Reproduce the lines starting at the line containing "What do you see at coordinates (126, 327)" and ending at the line containing "(1038, 322).", replacing "document" with "page" and changing nothing else.

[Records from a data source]
——

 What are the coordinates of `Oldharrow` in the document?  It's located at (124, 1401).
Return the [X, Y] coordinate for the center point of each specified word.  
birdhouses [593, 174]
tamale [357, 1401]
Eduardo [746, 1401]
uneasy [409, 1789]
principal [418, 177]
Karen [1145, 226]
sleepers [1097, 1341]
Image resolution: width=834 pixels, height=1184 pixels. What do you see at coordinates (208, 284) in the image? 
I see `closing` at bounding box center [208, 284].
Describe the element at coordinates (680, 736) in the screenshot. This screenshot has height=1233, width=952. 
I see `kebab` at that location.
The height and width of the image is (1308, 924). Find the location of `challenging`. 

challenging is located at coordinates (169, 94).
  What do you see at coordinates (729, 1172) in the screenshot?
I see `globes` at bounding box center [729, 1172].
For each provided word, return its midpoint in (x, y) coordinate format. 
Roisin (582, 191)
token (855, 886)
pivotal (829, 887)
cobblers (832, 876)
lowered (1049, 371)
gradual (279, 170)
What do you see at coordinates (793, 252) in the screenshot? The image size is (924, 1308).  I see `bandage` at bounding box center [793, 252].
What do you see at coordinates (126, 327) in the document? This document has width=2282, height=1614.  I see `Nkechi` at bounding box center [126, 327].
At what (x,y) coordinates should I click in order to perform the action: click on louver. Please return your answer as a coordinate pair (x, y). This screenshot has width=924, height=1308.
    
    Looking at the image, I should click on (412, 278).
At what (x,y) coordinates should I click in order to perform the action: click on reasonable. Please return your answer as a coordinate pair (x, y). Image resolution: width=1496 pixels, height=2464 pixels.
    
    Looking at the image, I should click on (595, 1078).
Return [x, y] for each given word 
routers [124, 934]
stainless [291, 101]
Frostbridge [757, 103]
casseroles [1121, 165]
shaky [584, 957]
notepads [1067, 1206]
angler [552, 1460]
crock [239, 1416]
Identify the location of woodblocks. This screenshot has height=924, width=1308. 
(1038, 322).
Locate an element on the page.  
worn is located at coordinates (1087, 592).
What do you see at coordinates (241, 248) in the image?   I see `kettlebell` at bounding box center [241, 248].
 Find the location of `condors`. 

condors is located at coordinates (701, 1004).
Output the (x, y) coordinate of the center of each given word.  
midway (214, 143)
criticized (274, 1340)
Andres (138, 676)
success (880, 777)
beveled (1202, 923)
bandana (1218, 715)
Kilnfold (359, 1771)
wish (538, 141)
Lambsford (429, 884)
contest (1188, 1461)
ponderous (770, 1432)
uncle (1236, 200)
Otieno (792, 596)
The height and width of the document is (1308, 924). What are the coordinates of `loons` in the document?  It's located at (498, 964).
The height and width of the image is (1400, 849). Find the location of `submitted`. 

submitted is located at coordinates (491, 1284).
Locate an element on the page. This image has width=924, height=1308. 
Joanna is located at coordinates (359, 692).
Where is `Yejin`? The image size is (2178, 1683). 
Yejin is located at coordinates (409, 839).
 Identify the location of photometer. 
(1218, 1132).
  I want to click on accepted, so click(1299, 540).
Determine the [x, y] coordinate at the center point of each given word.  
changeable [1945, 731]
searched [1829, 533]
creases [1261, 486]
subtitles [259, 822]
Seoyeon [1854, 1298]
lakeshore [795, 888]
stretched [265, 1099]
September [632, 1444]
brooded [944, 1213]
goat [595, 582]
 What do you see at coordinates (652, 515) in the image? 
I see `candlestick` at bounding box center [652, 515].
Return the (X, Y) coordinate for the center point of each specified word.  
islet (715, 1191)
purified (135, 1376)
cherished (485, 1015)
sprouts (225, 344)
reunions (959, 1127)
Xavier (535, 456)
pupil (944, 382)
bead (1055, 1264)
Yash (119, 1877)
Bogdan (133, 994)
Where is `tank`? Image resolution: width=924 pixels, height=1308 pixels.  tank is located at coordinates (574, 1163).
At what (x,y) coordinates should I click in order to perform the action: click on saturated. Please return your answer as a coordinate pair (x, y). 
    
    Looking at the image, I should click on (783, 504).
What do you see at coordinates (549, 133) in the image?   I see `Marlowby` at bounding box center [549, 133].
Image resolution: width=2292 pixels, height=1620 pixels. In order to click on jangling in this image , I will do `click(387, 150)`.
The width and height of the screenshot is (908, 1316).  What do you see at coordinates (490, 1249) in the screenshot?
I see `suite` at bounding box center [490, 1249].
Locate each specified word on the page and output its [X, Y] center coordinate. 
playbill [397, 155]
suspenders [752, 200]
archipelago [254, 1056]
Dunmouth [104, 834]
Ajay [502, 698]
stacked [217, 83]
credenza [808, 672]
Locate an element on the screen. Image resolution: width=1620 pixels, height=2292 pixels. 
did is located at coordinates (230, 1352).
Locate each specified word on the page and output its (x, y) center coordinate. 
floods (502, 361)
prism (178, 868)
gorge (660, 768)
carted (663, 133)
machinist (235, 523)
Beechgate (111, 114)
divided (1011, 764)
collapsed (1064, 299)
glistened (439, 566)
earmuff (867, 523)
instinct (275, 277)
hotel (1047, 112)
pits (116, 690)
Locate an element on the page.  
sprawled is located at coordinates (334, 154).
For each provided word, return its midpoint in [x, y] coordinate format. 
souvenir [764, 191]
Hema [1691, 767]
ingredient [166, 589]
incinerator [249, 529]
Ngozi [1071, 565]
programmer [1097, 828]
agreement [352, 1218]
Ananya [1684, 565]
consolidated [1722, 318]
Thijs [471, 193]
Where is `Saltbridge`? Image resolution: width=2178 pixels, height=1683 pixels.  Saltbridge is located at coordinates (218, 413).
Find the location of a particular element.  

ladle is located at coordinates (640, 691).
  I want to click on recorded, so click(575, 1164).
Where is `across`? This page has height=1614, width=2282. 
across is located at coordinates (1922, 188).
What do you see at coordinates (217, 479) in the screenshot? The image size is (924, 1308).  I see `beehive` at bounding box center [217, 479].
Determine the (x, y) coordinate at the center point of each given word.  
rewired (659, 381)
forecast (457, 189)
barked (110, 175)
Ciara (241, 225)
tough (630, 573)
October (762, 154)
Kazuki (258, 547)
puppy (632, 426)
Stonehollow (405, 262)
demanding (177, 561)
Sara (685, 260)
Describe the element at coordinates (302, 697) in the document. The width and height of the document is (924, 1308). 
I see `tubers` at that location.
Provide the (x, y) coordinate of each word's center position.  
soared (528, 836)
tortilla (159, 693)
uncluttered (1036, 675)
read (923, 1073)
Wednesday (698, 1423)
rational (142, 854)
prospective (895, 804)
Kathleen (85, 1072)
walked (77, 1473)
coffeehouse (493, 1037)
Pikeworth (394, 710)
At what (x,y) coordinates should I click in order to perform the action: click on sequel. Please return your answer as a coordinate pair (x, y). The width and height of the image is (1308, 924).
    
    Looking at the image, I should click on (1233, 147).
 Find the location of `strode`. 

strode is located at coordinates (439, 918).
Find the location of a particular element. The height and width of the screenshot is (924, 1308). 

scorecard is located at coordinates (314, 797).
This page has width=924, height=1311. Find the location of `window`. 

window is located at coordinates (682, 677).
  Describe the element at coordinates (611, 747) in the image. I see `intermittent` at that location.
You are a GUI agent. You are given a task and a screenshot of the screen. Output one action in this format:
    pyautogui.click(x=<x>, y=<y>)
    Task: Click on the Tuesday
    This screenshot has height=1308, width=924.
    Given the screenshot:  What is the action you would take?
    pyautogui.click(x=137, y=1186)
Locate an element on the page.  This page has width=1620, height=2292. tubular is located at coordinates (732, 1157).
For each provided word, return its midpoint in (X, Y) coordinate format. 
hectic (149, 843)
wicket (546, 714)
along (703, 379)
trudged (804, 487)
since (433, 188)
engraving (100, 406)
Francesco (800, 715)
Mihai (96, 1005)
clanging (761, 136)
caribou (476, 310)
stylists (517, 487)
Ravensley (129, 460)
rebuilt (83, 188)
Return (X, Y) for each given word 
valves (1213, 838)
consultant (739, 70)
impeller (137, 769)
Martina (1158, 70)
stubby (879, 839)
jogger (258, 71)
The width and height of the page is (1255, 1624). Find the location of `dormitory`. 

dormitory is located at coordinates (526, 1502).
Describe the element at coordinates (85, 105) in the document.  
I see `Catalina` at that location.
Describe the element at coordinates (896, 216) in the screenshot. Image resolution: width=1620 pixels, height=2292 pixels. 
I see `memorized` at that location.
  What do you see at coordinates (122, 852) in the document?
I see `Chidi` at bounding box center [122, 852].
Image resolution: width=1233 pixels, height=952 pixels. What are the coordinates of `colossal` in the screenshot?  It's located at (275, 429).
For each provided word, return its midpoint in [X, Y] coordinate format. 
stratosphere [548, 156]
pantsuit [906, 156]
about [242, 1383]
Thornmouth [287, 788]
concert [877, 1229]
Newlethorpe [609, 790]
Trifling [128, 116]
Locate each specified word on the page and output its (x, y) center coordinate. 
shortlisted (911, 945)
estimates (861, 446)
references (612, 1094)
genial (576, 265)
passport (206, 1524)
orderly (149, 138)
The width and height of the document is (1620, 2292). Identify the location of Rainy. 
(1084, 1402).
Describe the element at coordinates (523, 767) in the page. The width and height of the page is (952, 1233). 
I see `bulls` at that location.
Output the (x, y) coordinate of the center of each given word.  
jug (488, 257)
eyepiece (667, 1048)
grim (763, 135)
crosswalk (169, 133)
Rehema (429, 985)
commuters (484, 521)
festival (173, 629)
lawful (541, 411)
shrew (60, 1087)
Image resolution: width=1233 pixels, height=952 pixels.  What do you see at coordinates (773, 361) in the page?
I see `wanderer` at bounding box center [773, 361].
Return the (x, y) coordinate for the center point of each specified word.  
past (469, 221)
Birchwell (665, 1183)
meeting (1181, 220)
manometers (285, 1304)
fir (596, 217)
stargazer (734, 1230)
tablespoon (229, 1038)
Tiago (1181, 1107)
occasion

——

● **Output of the task**
What do you see at coordinates (126, 327) in the page? This page has width=2282, height=1614.  I see `Nkechi` at bounding box center [126, 327].
At what (x,y) coordinates should I click in order to perform the action: click on louver. Please return your answer as a coordinate pair (x, y). This screenshot has width=924, height=1308.
    
    Looking at the image, I should click on (412, 278).
At what (x,y) coordinates should I click in order to perform the action: click on reasonable. Please return your answer as a coordinate pair (x, y). Image resolution: width=1496 pixels, height=2464 pixels.
    
    Looking at the image, I should click on (595, 1078).
Return [x, y] for each given word 
routers [124, 934]
stainless [291, 101]
Frostbridge [757, 103]
casseroles [1121, 165]
shaky [584, 957]
notepads [1067, 1206]
angler [552, 1460]
crock [239, 1416]
Identify the location of woodblocks. This screenshot has height=924, width=1308. 
(1038, 322).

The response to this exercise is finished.